- [What the exercise asks]: Substitute "pullover" for "sweater" throughout the stretch of the material from the line containing "Yes, point (186, 49) is farther from viewer." through the line containing "Question: Is striped", changing nothing else, and give back only those lines with the pictures left out.

- [Scene geometry reasoning data]:
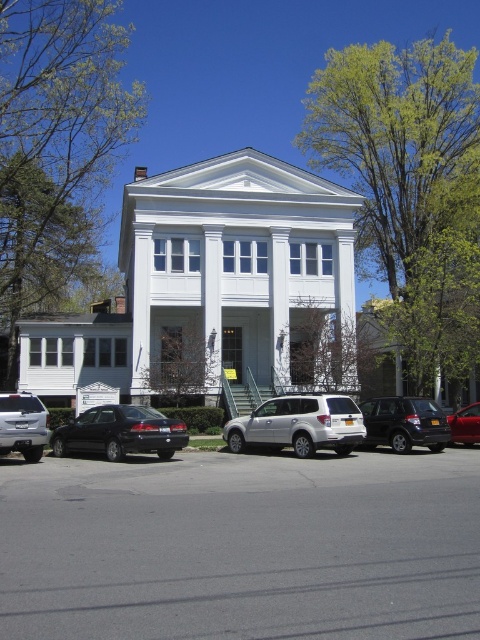
You are a delivery driver who needs to park your vehicle between the shiny black sedan at center and the metallic red sedan at center. Your van is 2.1 meters wide. Can you fit your van between them?

The shiny black sedan at center is wider than the metallic red sedan at center. Therefore, the space between them may vary depending on their exact positioning, but since the black sedan is wider, the gap might be sufficient for your van. However, without knowing the exact distance between the vehicles, it is uncertain if 2.1 meters will fit. You should measure the space first.

You are a delivery person trying to park your van between the shiny black sedan at center and the metallic red sedan at center. Which side should you park on to fit between them?

The shiny black sedan at center is positioned on the left side of metallic red sedan at center, so you should park on the right side of the shiny black sedan at center and left side of the metallic red sedan at center to fit between them.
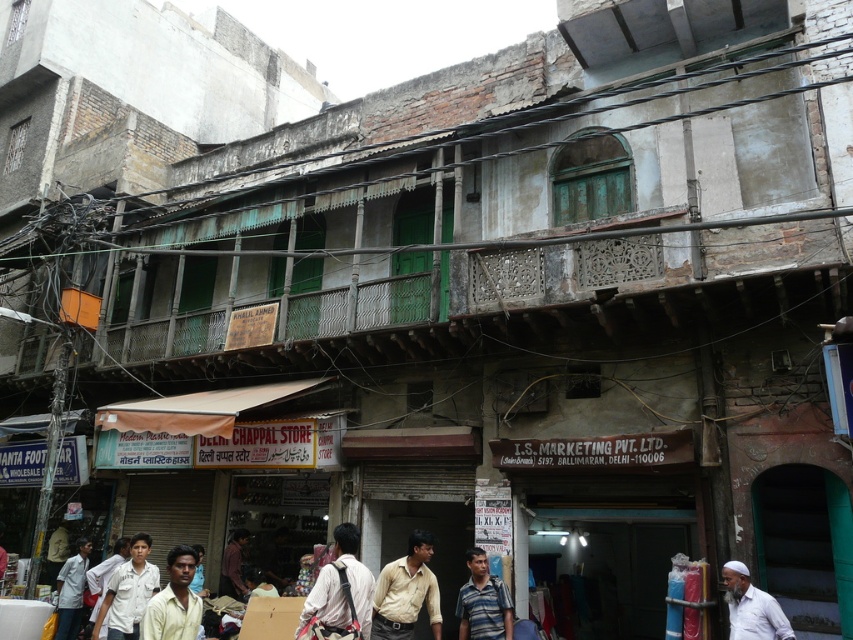
You are a customer looking for a striped cotton shirt at lower center to wear with your new sandals. You see a light brown shirt at center nearby. Which shirt is positioned to the right side in the store display?

The striped cotton shirt at lower center is positioned to the right side of the light brown shirt at center.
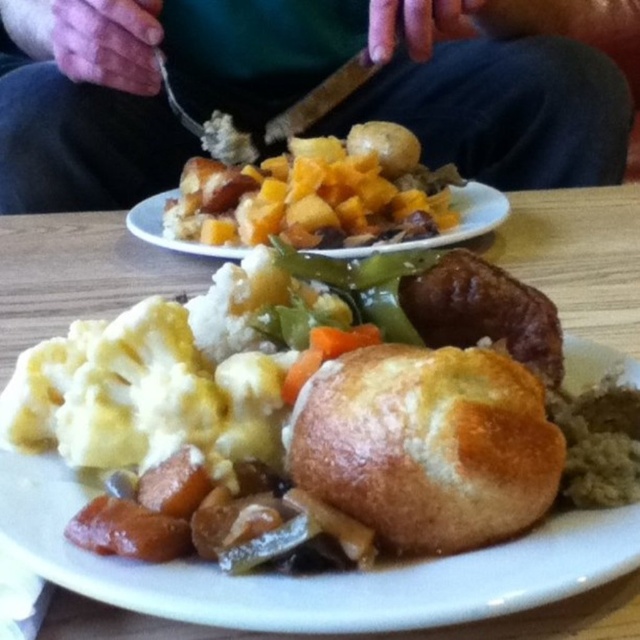
Measure the distance between point (67, 282) and camera.

They are 32.51 inches apart.

Between golden brown bread roll at center and golden brown crusty bread at center, which one is positioned lower?

golden brown crusty bread at center

Identify the location of golden brown bread roll at center. (77, 275).

Between green fabric shirt at upper center and golden brown crumbly pastry at center, which one has less height?

With less height is golden brown crumbly pastry at center.

Can you confirm if green fabric shirt at upper center is taller than golden brown crumbly pastry at center?

Indeed, green fabric shirt at upper center has a greater height compared to golden brown crumbly pastry at center.

Does point (186, 49) come behind point (170, 236)?

Yes, point (186, 49) is farther from viewer.

This screenshot has width=640, height=640. I want to click on green fabric shirt at upper center, so (x=308, y=86).

Is point (186, 200) less distant than point (346, 252)?

No, (186, 200) is behind (346, 252).

Locate an element on the screen. The width and height of the screenshot is (640, 640). golden brown croutons at center is located at coordinates (317, 195).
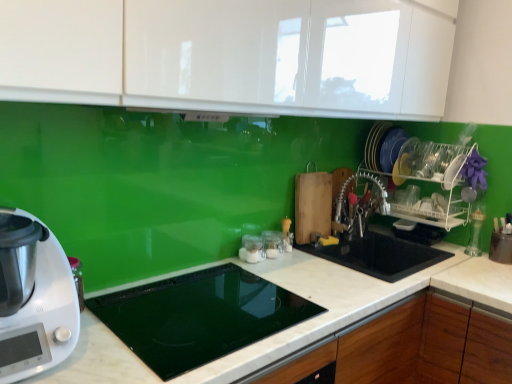
The image size is (512, 384). I want to click on free location above white marble countertop at center (from a real-world perspective), so click(252, 293).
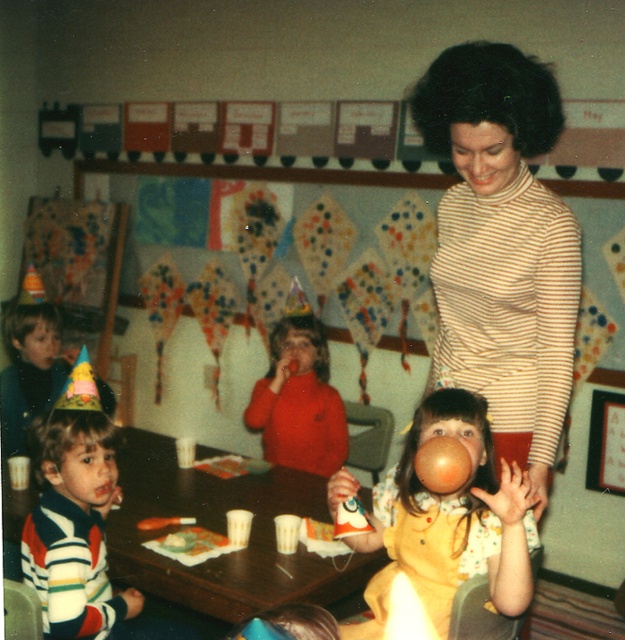
Question: Which object is positioned closest to the striped sweater at lower left?

Choices:
 (A) matte yellow dress at center
 (B) wooden table at lower center

Answer: (B)

Question: Does matte yellow dress at center appear on the right side of matte orange sweater at center?

Choices:
 (A) no
 (B) yes

Answer: (B)

Question: Which object is the farthest from the matte orange sweater at center?

Choices:
 (A) striped sweater at lower left
 (B) wooden table at lower center

Answer: (A)

Question: Among these points, which one is nearest to the camera?

Choices:
 (A) (538, 272)
 (B) (410, 554)
 (C) (86, 529)

Answer: (A)

Question: Is striped turtleneck sweater at center wider than striped sweater at lower left?

Choices:
 (A) no
 (B) yes

Answer: (B)

Question: Does wooden table at lower center come in front of matte orange sweater at center?

Choices:
 (A) yes
 (B) no

Answer: (A)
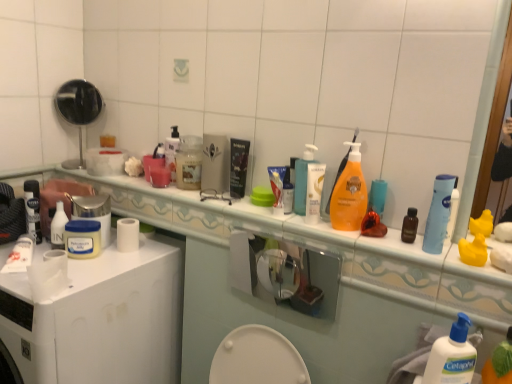
Locate an element on the screen. The image size is (512, 384). free spot in front of white plastic jar at upper left, arranged as the second mouthwash when viewed from the back is located at coordinates (79, 278).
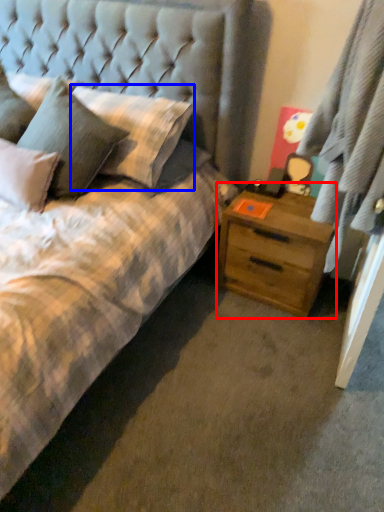
Question: Which object appears farthest to the camera in this image, nightstand (highlighted by a red box) or pillow (highlighted by a blue box)?

Choices:
 (A) nightstand
 (B) pillow

Answer: (A)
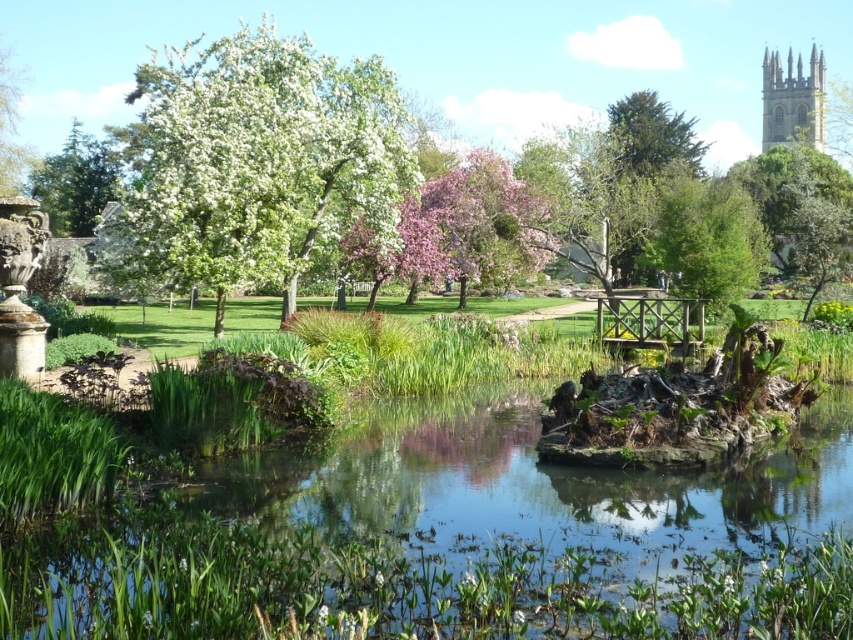
Question: Can you confirm if white blossoming tree at upper left is positioned to the right of green textured tree at upper left?

Choices:
 (A) no
 (B) yes

Answer: (B)

Question: Where is white blossoming tree at upper left located in relation to stone tower at upper right in the image?

Choices:
 (A) left
 (B) right

Answer: (A)

Question: Which is farther from the stone tower at upper right?

Choices:
 (A) white blossoming tree at upper left
 (B) green textured tree at upper left

Answer: (A)

Question: Estimate the real-world distances between objects in this image. Which object is closer to the stone tower at upper right?

Choices:
 (A) green textured tree at upper left
 (B) white blossoming tree at upper left
 (C) clear water at center

Answer: (A)

Question: Which of the following is the farthest from the observer?

Choices:
 (A) stone tower at upper right
 (B) green textured tree at upper left
 (C) white blossoming tree at upper left

Answer: (A)

Question: Does green textured tree at upper left appear on the right side of stone tower at upper right?

Choices:
 (A) no
 (B) yes

Answer: (A)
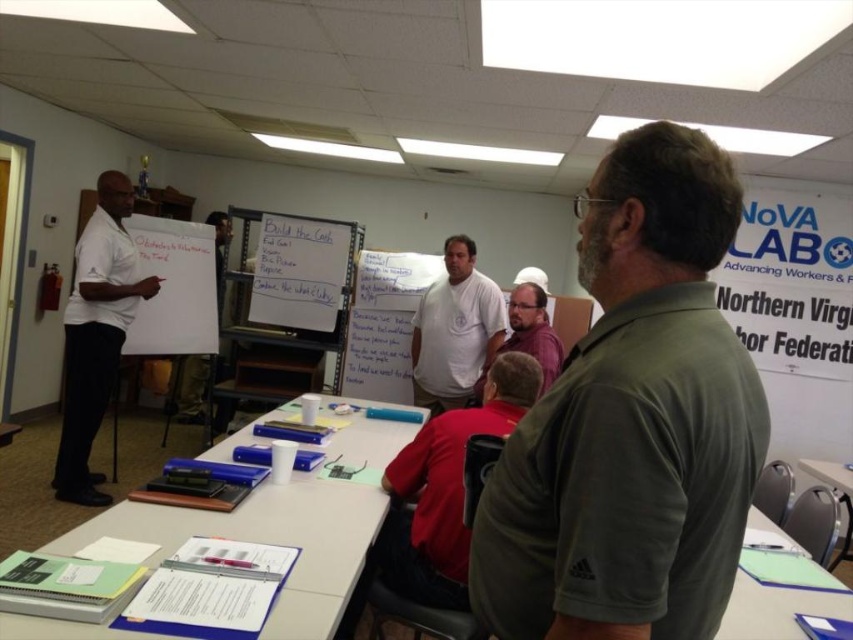
Who is more forward, (538, 296) or (193, 417)?

Point (538, 296) is more forward.

Does point (523, 323) come behind point (200, 401)?

No, (523, 323) is closer to viewer.

The width and height of the screenshot is (853, 640). Find the location of `matte purple shirt at center`. matte purple shirt at center is located at coordinates (532, 330).

Can you confirm if green matte shirt at center is positioned to the left of white paper at center?

No, green matte shirt at center is not to the left of white paper at center.

Is green matte shirt at center taller than white paper at center?

Yes.

Is point (592, 595) behind point (343, 488)?

No, it is in front of (343, 488).

You are a GUI agent. You are given a task and a screenshot of the screen. Output one action in this format:
    pyautogui.click(x=<x>, y=<y>)
    Task: Click on the green matte shirt at center
    Image resolution: width=853 pixels, height=640 pixels.
    Given the screenshot: What is the action you would take?
    pyautogui.click(x=631, y=420)

Is point (323, 397) closer to viewer compared to point (502, 314)?

Yes, point (323, 397) is closer to viewer.

Does white paper at center have a smaller size compared to white cotton shirt at center?

Actually, white paper at center might be larger than white cotton shirt at center.

Find the location of a particular element. The width and height of the screenshot is (853, 640). white paper at center is located at coordinates (265, 540).

Locate an element on the screen. white paper at center is located at coordinates (265, 540).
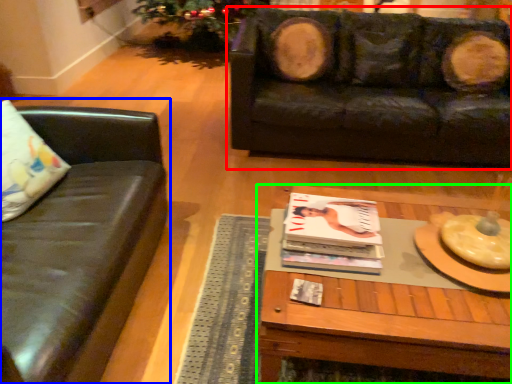
Question: Which object is positioned closest to studio couch (highlighted by a red box)? Select from studio couch (highlighted by a blue box) and coffee table (highlighted by a green box).

Choices:
 (A) studio couch
 (B) coffee table

Answer: (B)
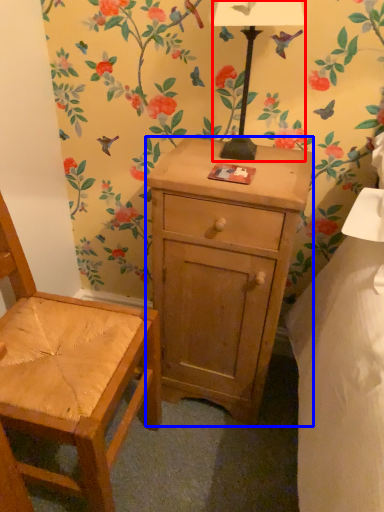
Question: Which object appears closest to the camera in this image, lamp (highlighted by a red box) or desk (highlighted by a blue box)?

Choices:
 (A) lamp
 (B) desk

Answer: (A)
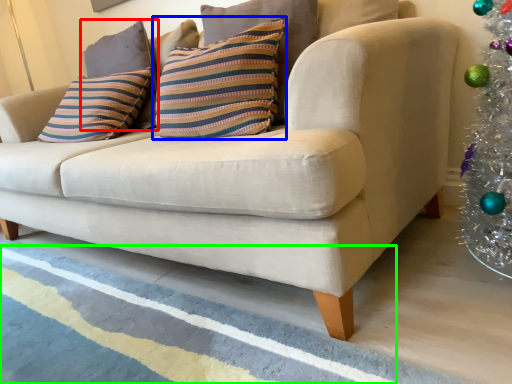
Question: Based on their relative distances, which object is nearer to pillow (highlighted by a red box)? Choose from pillow (highlighted by a blue box) and stripe (highlighted by a green box).

Choices:
 (A) pillow
 (B) stripe

Answer: (A)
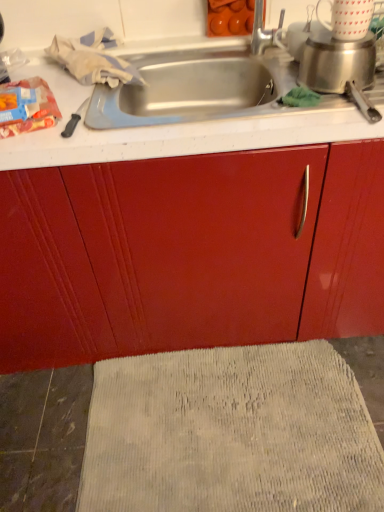
The image size is (384, 512). In order to click on free space above beige textured bath mat at lower center (from a real-world perspective) in this screenshot , I will do `click(223, 429)`.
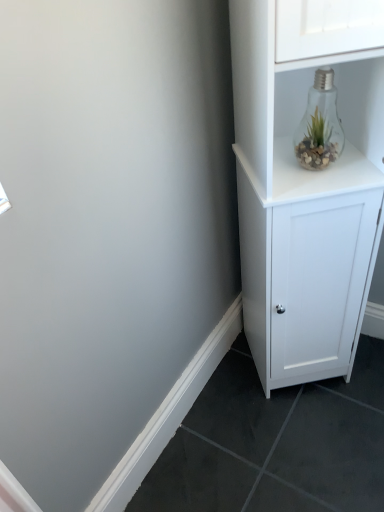
Question: Is white matte cabinet at upper right placed right next to clear glass light bulb at upper right?

Choices:
 (A) no
 (B) yes

Answer: (A)

Question: Is white matte cabinet at upper right further to camera compared to clear glass light bulb at upper right?

Choices:
 (A) yes
 (B) no

Answer: (B)

Question: Are white matte cabinet at upper right and clear glass light bulb at upper right located far from each other?

Choices:
 (A) no
 (B) yes

Answer: (A)

Question: Is white matte cabinet at upper right positioned with its back to clear glass light bulb at upper right?

Choices:
 (A) yes
 (B) no

Answer: (A)

Question: Is the depth of white matte cabinet at upper right less than that of clear glass light bulb at upper right?

Choices:
 (A) no
 (B) yes

Answer: (B)

Question: Is white matte cabinet at upper right at the left side of clear glass light bulb at upper right?

Choices:
 (A) no
 (B) yes

Answer: (A)

Question: Is clear glass light bulb at upper right turned away from white matte cabinet at upper right?

Choices:
 (A) yes
 (B) no

Answer: (A)

Question: Is clear glass light bulb at upper right at the left side of white matte cabinet at upper right?

Choices:
 (A) yes
 (B) no

Answer: (A)

Question: Is clear glass light bulb at upper right next to white matte cabinet at upper right and touching it?

Choices:
 (A) no
 (B) yes

Answer: (A)

Question: Can you confirm if clear glass light bulb at upper right is taller than white matte cabinet at upper right?

Choices:
 (A) yes
 (B) no

Answer: (B)

Question: Considering the relative sizes of clear glass light bulb at upper right and white matte cabinet at upper right in the image provided, is clear glass light bulb at upper right thinner than white matte cabinet at upper right?

Choices:
 (A) no
 (B) yes

Answer: (B)

Question: Is clear glass light bulb at upper right at the right side of white matte cabinet at upper right?

Choices:
 (A) no
 (B) yes

Answer: (A)

Question: Considering the positions of clear glass light bulb at upper right and white matte cabinet at upper right in the image, is clear glass light bulb at upper right taller or shorter than white matte cabinet at upper right?

Choices:
 (A) tall
 (B) short

Answer: (B)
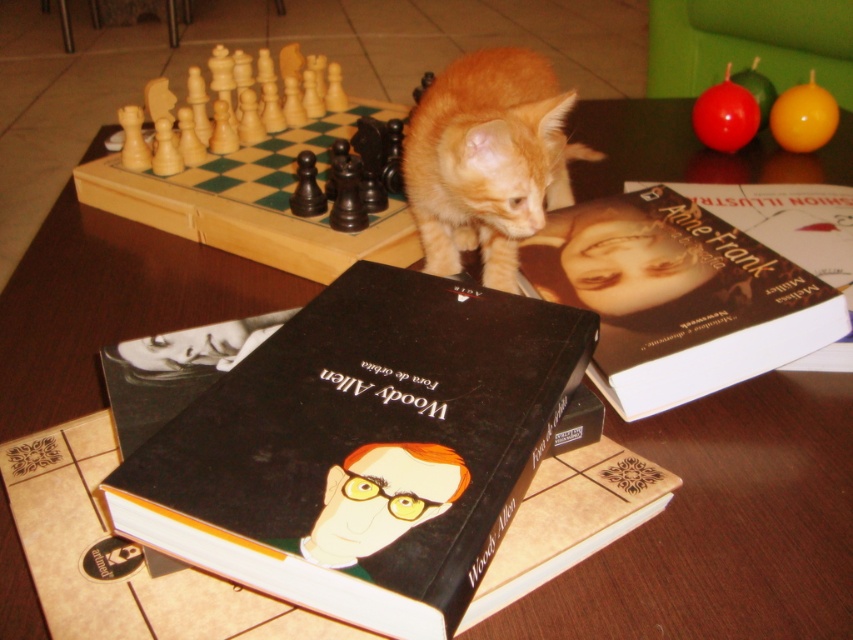
Which is in front, point (820, 342) or point (503, 208)?

Positioned in front is point (820, 342).

Can you confirm if hardcover book at upper right is taller than orange fur cat at center?

In fact, hardcover book at upper right may be shorter than orange fur cat at center.

What do you see at coordinates (676, 298) in the screenshot? I see `hardcover book at upper right` at bounding box center [676, 298].

In order to click on hardcover book at upper right in this screenshot , I will do `click(676, 298)`.

Is hardcover book at upper right positioned at the back of light wood chess set at upper left?

No.

Where is `hardcover book at upper right`? This screenshot has width=853, height=640. hardcover book at upper right is located at coordinates (676, 298).

Find the location of a particular element. This screenshot has width=853, height=640. hardcover book at upper right is located at coordinates (676, 298).

At what (x,y) coordinates should I click in order to perform the action: click on hardcover book at upper right. Please return your answer as a coordinate pair (x, y). Looking at the image, I should click on (676, 298).

Based on the photo, who is higher up, orange fur cat at center or light wood chess set at upper left?

light wood chess set at upper left is above.

Is orange fur cat at center above light wood chess set at upper left?

Incorrect, orange fur cat at center is not positioned above light wood chess set at upper left.

Which is in front, point (488, 156) or point (231, 204)?

Point (488, 156)

This screenshot has width=853, height=640. Find the location of `orange fur cat at center`. orange fur cat at center is located at coordinates (486, 160).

- [Answer section]:
Yes, point (186, 49) is farther from viewer.

This screenshot has width=640, height=640. I want to click on green fabric shirt at upper center, so (x=308, y=86).

Is point (186, 200) less distant than point (346, 252)?

No, (186, 200) is behind (346, 252).

Locate an element on the screen. The width and height of the screenshot is (640, 640). golden brown croutons at center is located at coordinates (317, 195).
The image size is (512, 384). I want to click on free location above white marble countertop at center (from a real-world perspective), so click(252, 293).
Question: Which object is positioned closest to the striped pullover at lower left?

Choices:
 (A) matte yellow dress at center
 (B) wooden table at lower center

Answer: (B)

Question: Does matte yellow dress at center appear on the right side of matte orange pullover at center?

Choices:
 (A) no
 (B) yes

Answer: (B)

Question: Which object is the farthest from the matte orange pullover at center?

Choices:
 (A) striped pullover at lower left
 (B) wooden table at lower center

Answer: (A)

Question: Among these points, which one is nearest to the camera?

Choices:
 (A) (538, 272)
 (B) (410, 554)
 (C) (86, 529)

Answer: (A)

Question: Is striped turtleneck pullover at center wider than striped pullover at lower left?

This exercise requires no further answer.